* Data extract:
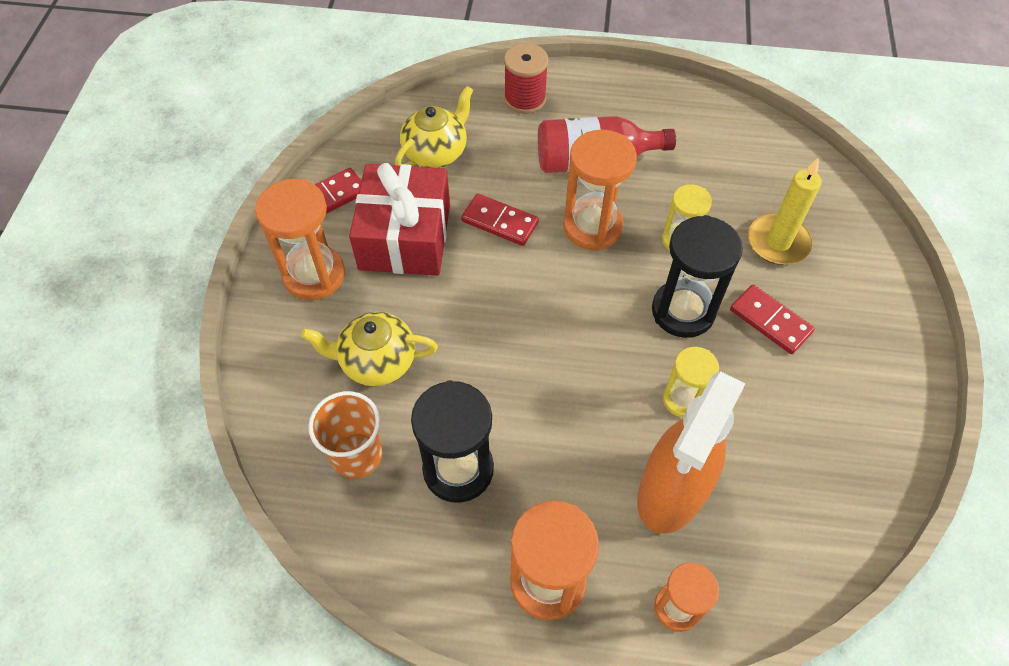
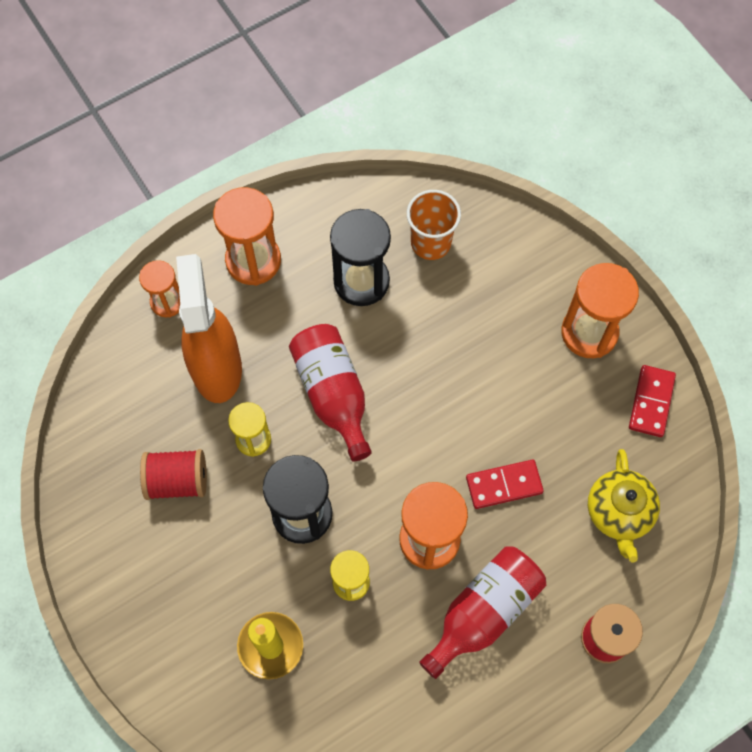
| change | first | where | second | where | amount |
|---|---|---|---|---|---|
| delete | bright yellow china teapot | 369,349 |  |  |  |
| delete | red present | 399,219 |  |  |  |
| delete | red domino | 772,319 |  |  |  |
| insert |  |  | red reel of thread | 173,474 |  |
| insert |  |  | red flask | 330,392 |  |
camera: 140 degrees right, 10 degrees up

* Aim of the exercise: In the entries above, some lines hold the string "insert". Copy each of them.

* Answer:
| insert |  |  | red reel of thread | 173,474 |  |
| insert |  |  | red flask | 330,392 |  |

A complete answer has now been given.